## WHAT YOU HAVE TO DO:
Among the entries, find each line that includes the string "DGND" and list it.
***** DATA SECTION *****
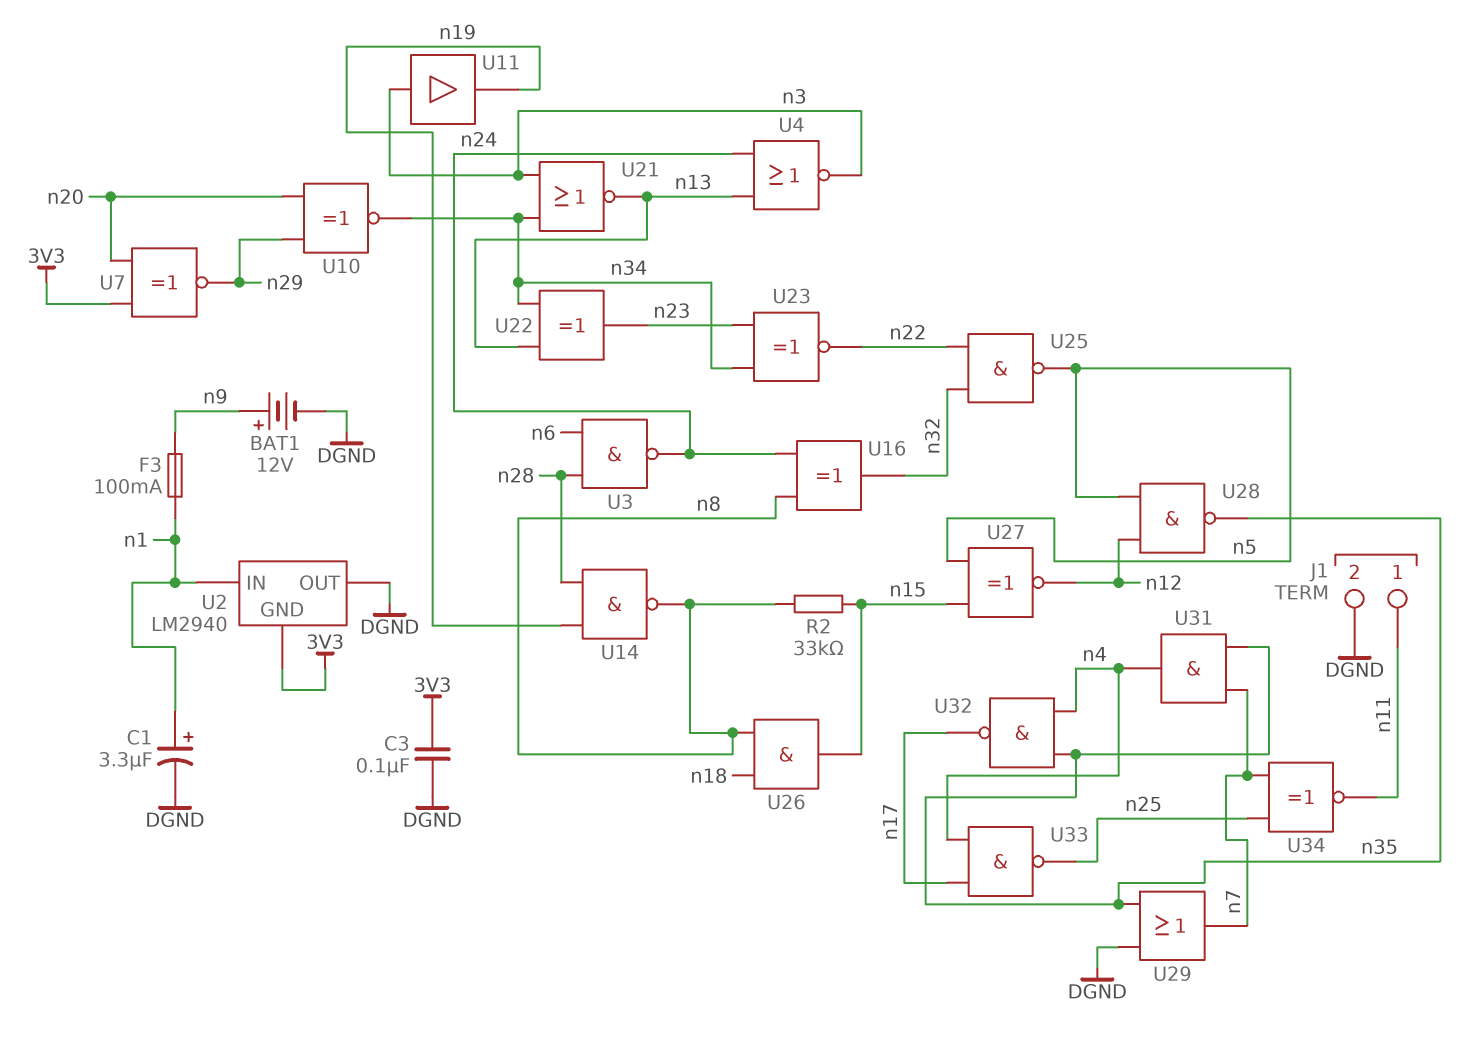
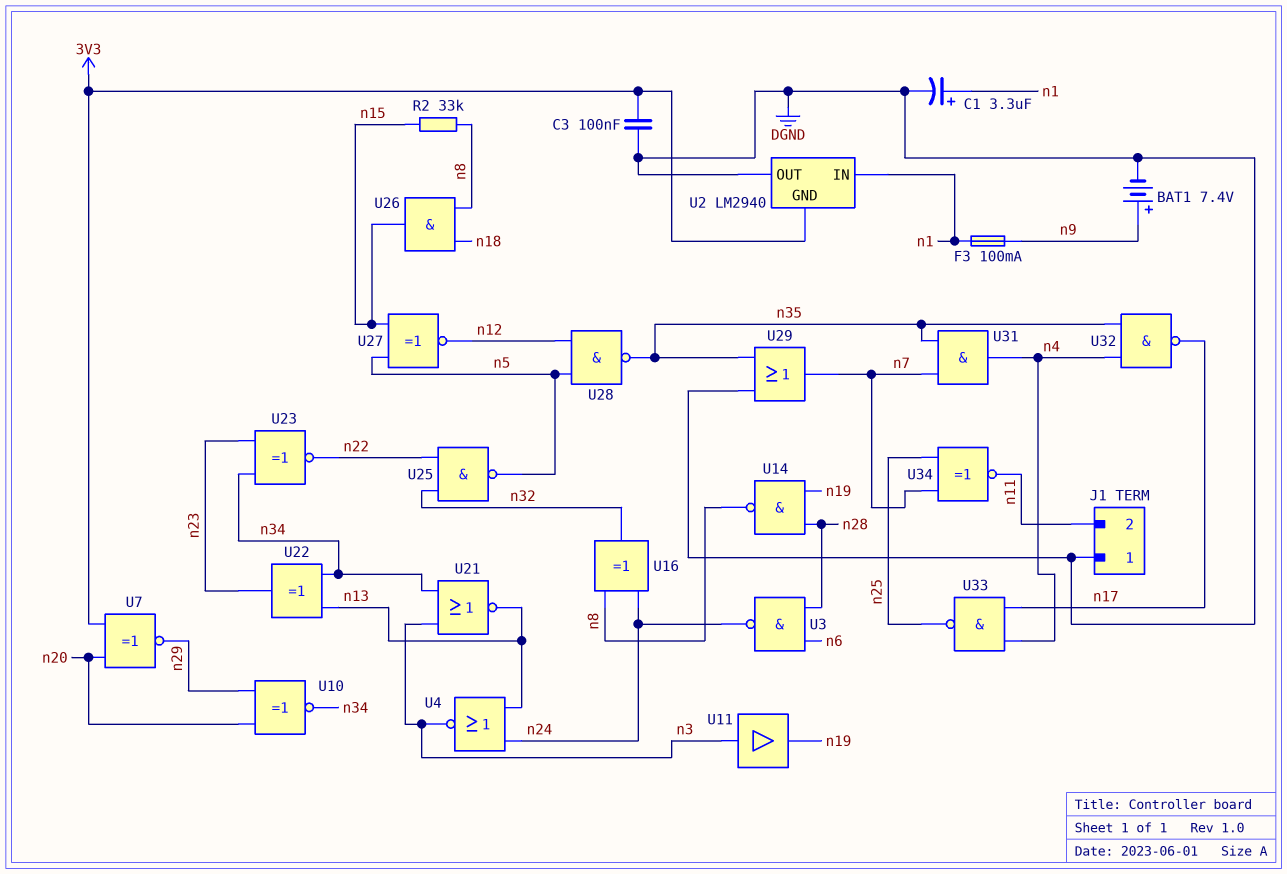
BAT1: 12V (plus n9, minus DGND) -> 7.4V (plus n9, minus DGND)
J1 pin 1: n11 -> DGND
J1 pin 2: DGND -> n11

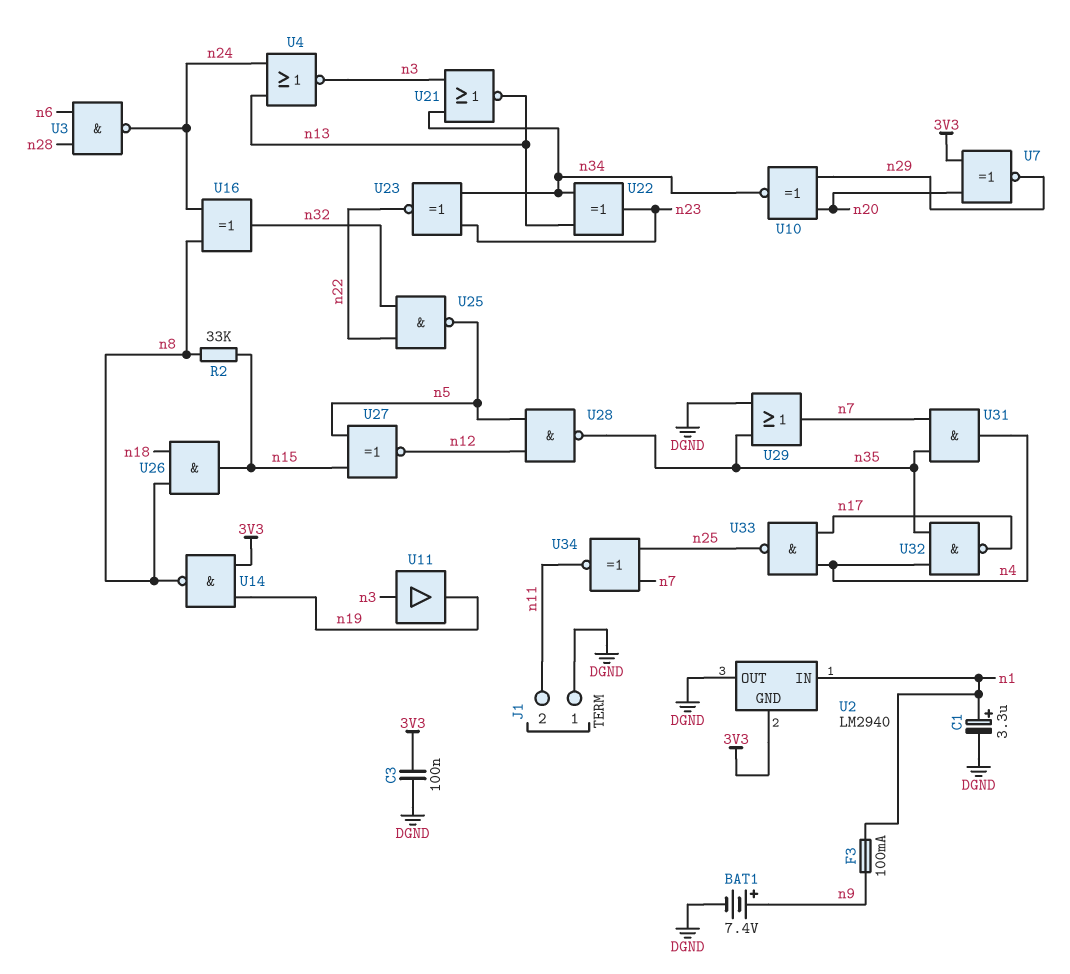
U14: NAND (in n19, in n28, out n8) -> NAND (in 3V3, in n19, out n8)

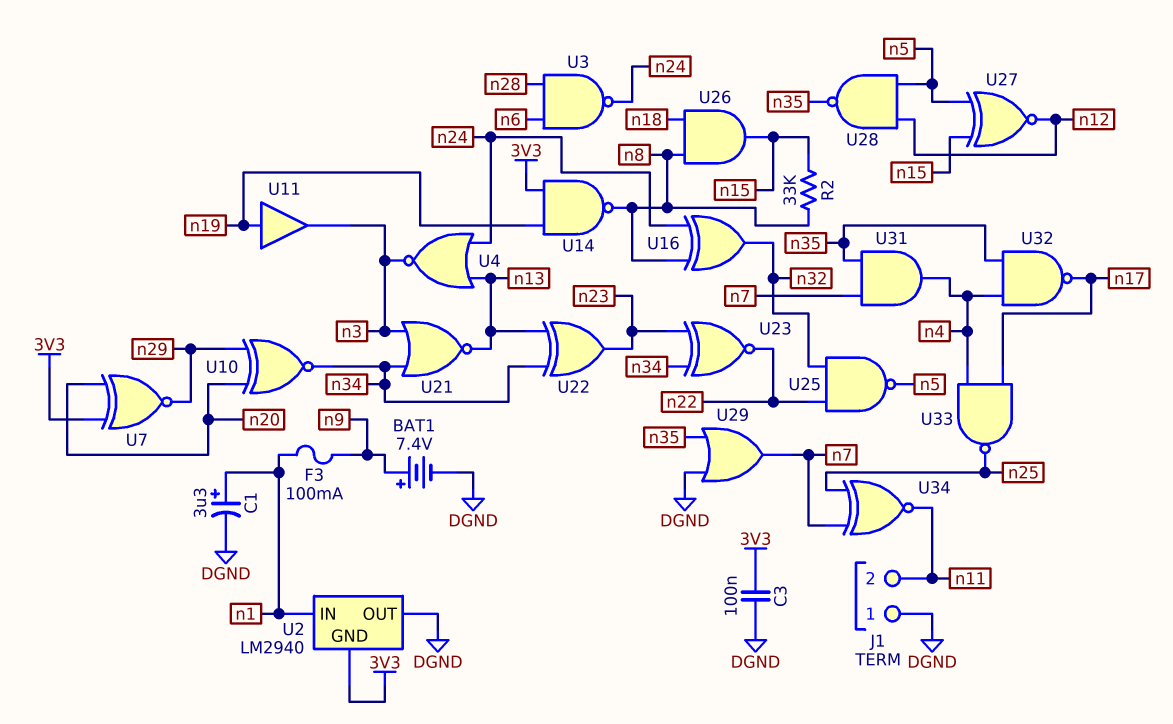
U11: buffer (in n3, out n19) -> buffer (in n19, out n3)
*****
## REPLY TO THE TASK:
BAT1: 12V (plus n9, minus DGND) -> 7.4V (plus n9, minus DGND)
J1 pin 1: n11 -> DGND
J1 pin 2: DGND -> n11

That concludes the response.